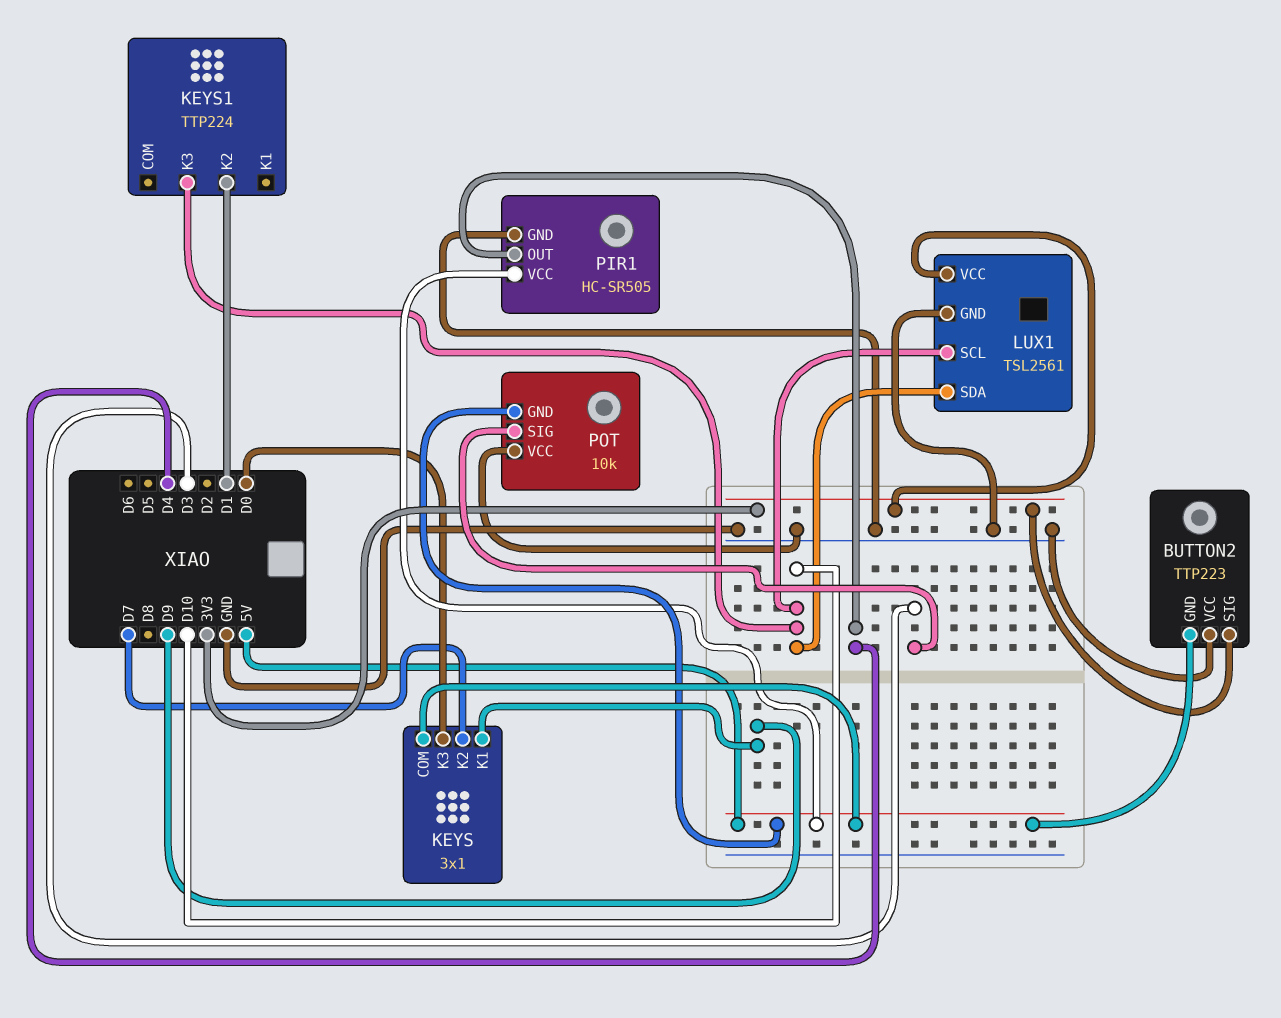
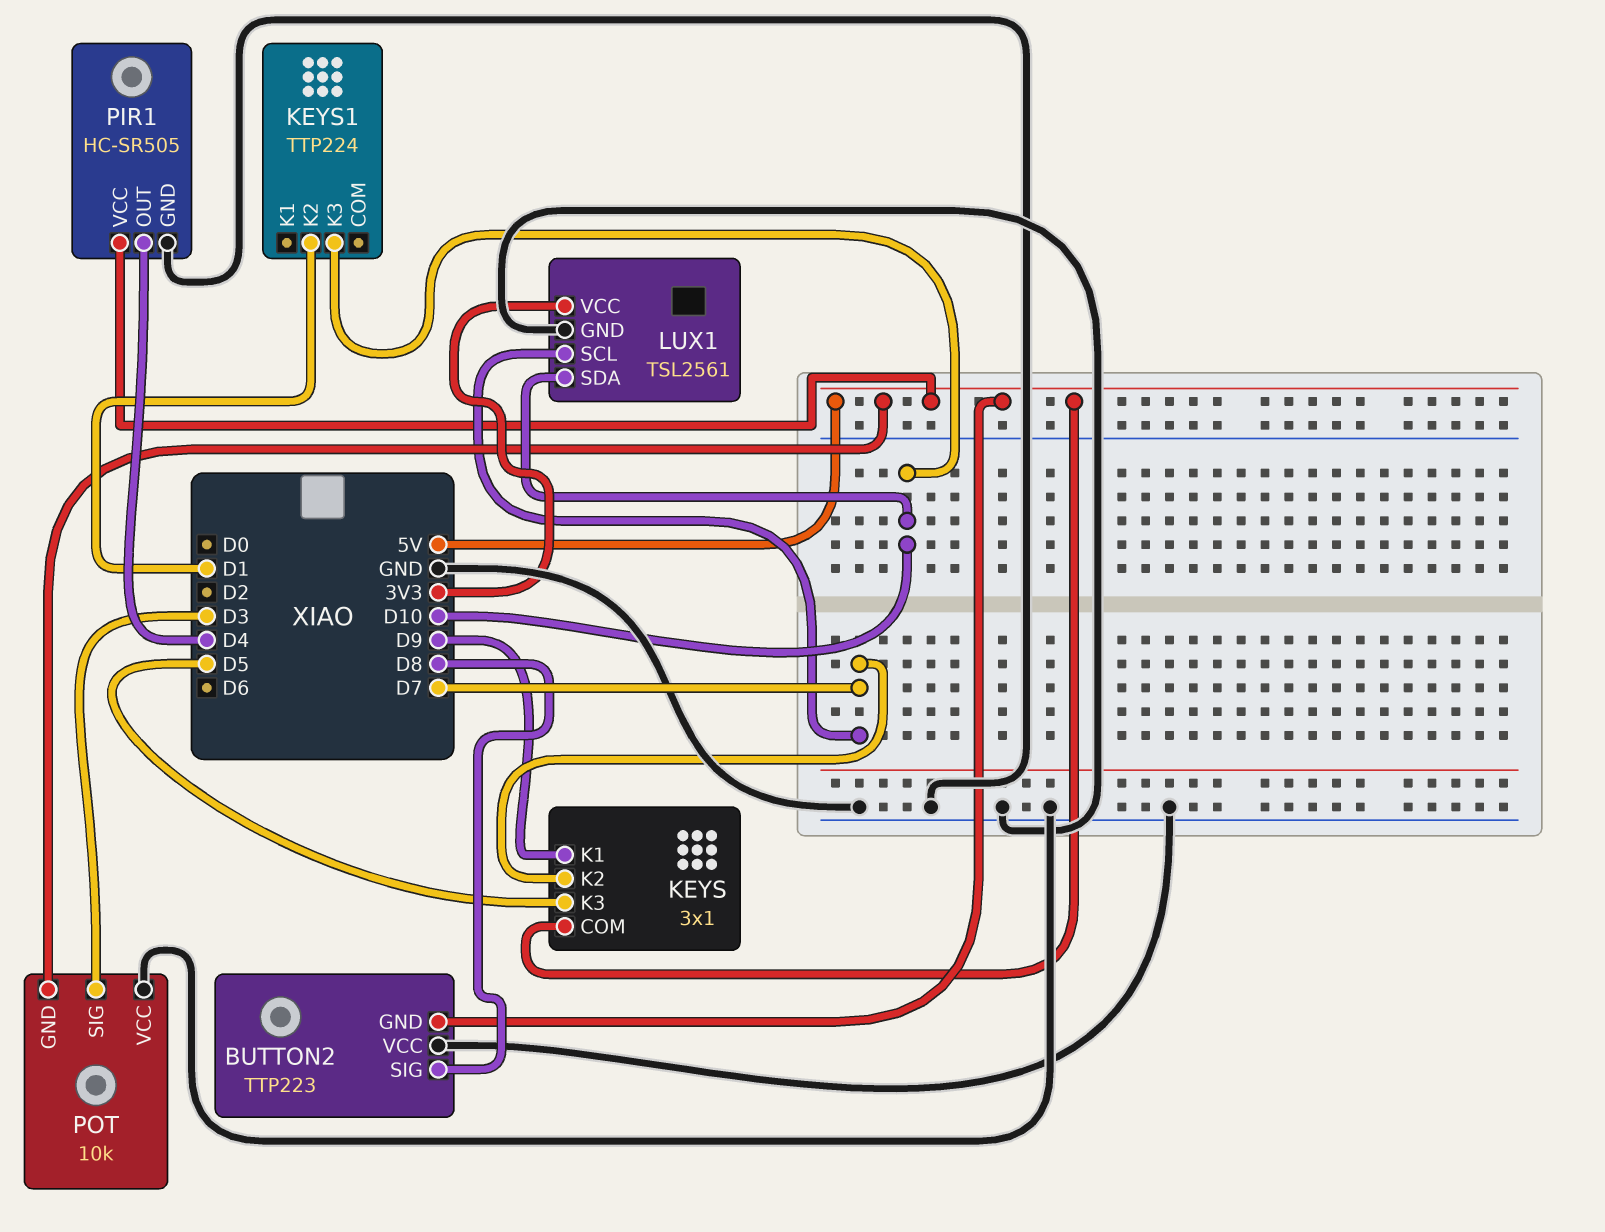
BUTTON2 pin SIG: 3V3 -> D8
KEYS pin K3: D0 -> D5
LUX1 pin SCL: D10 -> D7

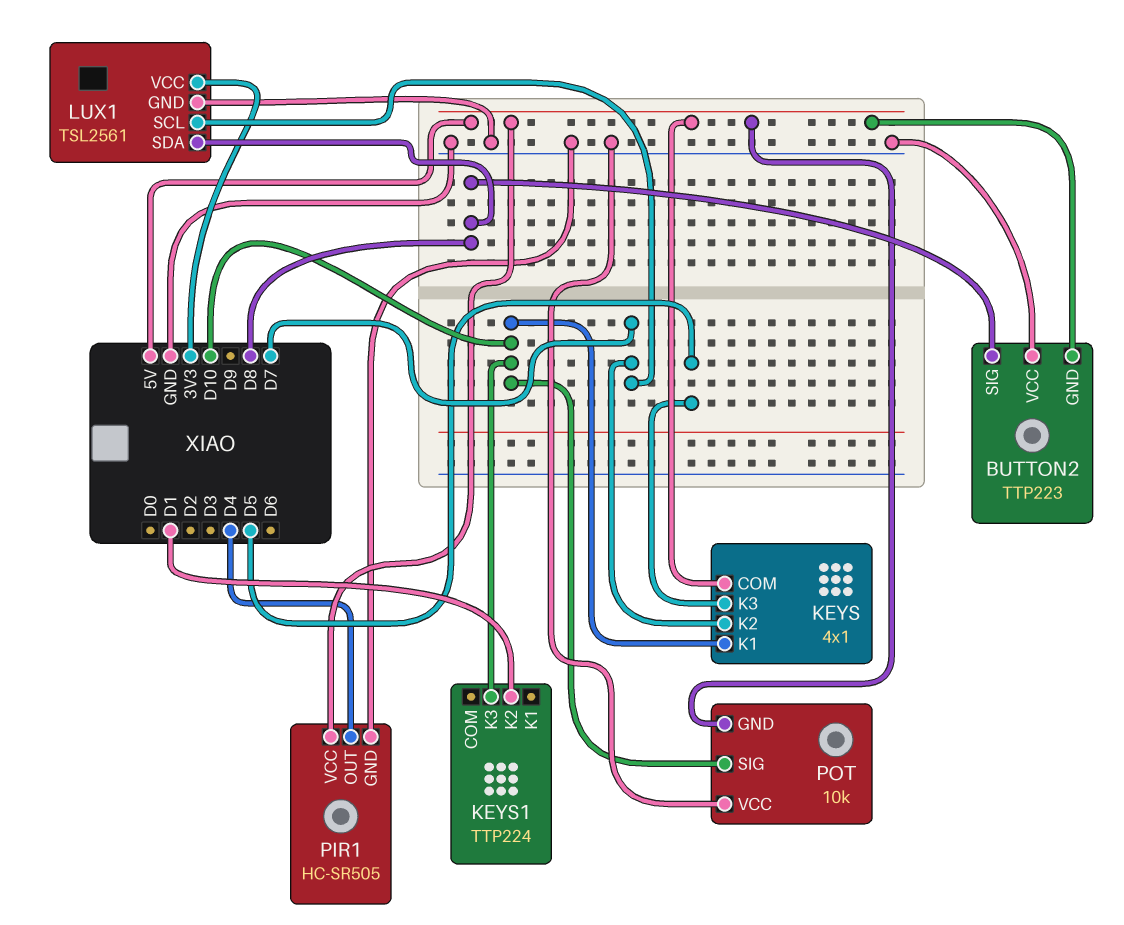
KEYS: 3x1 -> 4x1
KEYS pin K1: D9 -> D10
LUX1 pin SDA: D10 -> D8
POT pin SIG: D3 -> D10

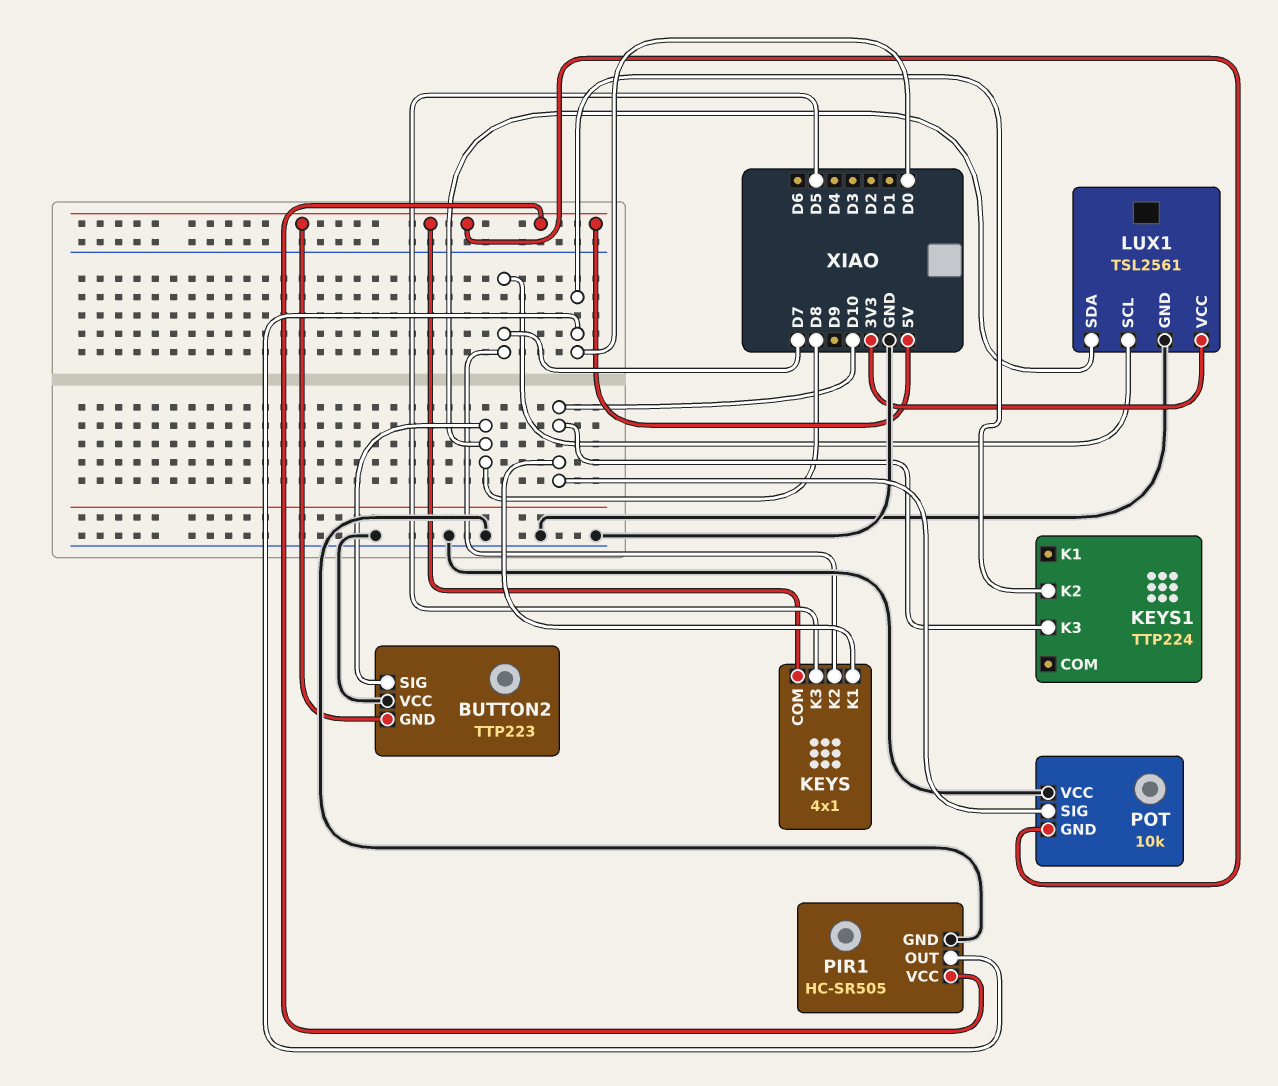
KEYS1 pin K2: D1 -> D0
PIR1 pin OUT: D4 -> D0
**********
## [Task]
Leave out the pictures and repeat exactly the lines from the one containing "KEYS pin K1: D9 -> D10" through the last line of the entries.

## [Answer below]
KEYS pin K1: D9 -> D10
LUX1 pin SDA: D10 -> D8
POT pin SIG: D3 -> D10

KEYS1 pin K2: D1 -> D0
PIR1 pin OUT: D4 -> D0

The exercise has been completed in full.